Task to carry out:
Recast the material below as a Markdown table with the columns Row and Text, giving each nonblank line its own numbered row and omitting blank lines.

Dataset records:
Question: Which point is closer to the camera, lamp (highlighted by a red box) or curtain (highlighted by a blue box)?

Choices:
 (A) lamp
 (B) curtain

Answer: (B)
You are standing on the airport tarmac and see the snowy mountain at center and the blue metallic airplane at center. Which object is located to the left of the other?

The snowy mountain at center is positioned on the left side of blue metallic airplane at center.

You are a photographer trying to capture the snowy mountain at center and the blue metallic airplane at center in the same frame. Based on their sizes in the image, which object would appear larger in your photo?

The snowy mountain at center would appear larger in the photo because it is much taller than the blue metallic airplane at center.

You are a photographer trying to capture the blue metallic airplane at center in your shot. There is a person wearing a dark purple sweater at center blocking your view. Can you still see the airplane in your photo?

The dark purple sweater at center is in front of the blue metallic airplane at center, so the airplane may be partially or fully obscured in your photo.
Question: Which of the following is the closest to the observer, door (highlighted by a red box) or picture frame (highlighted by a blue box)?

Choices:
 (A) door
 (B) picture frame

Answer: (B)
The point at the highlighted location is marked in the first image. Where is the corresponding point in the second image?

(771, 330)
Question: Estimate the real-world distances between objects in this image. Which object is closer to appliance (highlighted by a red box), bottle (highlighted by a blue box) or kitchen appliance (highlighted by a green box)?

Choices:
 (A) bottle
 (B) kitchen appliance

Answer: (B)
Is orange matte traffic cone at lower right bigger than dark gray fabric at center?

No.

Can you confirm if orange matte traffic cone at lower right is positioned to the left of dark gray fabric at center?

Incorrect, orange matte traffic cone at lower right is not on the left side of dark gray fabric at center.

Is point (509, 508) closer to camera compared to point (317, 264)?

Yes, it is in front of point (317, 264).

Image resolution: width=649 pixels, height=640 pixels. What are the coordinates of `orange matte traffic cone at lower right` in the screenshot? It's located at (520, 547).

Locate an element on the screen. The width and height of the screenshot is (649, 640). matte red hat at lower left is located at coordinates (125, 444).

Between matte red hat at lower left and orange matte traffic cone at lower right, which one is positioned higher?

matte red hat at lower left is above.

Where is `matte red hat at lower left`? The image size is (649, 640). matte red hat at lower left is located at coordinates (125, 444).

Exercise result:
| Row | Text |
|---|---|
| 1 | Question: Which point is closer to the camera, lamp (highlighted by a red box) or curtain (highlighted by a blue box)? |
| 2 | Choices: |
| 3 |  (A) lamp |
| 4 |  (B) curtain |
| 5 | Answer: (B) |
| 6 | You are standing on the airport tarmac and see the snowy mountain at center and the blue metallic airplane at center. Which object is located to the left of the other? |
| 7 | The snowy mountain at center is positioned on the left side of blue metallic airplane at center. |
| 8 | You are a photographer trying to capture the snowy mountain at center and the blue metallic airplane at center in the same frame. Based on their sizes in the image, which object would appear larger in your photo? |
| 9 | The snowy mountain at center would appear larger in the photo because it is much taller than the blue metallic airplane at center. |
| 10 | You are a photographer trying to capture the blue metallic airplane at center in your shot. There is a person wearing a dark purple sweater at center blocking your view. Can you still see the airplane in your photo? |
| 11 | The dark purple sweater at center is in front of the blue metallic airplane at center, so the airplane may be partially or fully obscured in your photo. |
| 12 | Question: Which of the following is the closest to the observer, door (highlighted by a red box) or picture frame (highlighted by a blue box)? |
| 13 | Choices: |
| 14 |  (A) door |
| 15 |  (B) picture frame |
| 16 | Answer: (B) |
| 17 | The point at the highlighted location is marked in the first image. Where is the corresponding point in the second image? |
| 18 | (771, 330) |
| 19 | Question: Estimate the real-world distances between objects in this image. Which object is closer to appliance (highlighted by a red box), bottle (highlighted by a blue box) or kitchen appliance (highlighted by a green box)? |
| 20 | Choices: |
| 21 |  (A) bottle |
| 22 |  (B) kitchen appliance |
| 23 | Answer: (B) |
| 24 | Is orange matte traffic cone at lower right bigger than dark gray fabric at center? |
| 25 | No. |
| 26 | Can you confirm if orange matte traffic cone at lower right is positioned to the left of dark gray fabric at center? |
| 27 | Incorrect, orange matte traffic cone at lower right is not on the left side of dark gray fabric at center. |
| 28 | Is point (509, 508) closer to camera compared to point (317, 264)? |
| 29 | Yes, it is in front of point (317, 264). |
| 30 | Image resolution: width=649 pixels, height=640 pixels. What are the coordinates of `orange matte traffic cone at lower right` in the screenshot? It's located at (520, 547). |
| 31 | Locate an element on the screen. The width and height of the screenshot is (649, 640). matte red hat at lower left is located at coordinates (125, 444). |
| 32 | Between matte red hat at lower left and orange matte traffic cone at lower right, which one is positioned higher? |
| 33 | matte red hat at lower left is above. |
| 34 | Where is `matte red hat at lower left`? The image size is (649, 640). matte red hat at lower left is located at coordinates (125, 444). |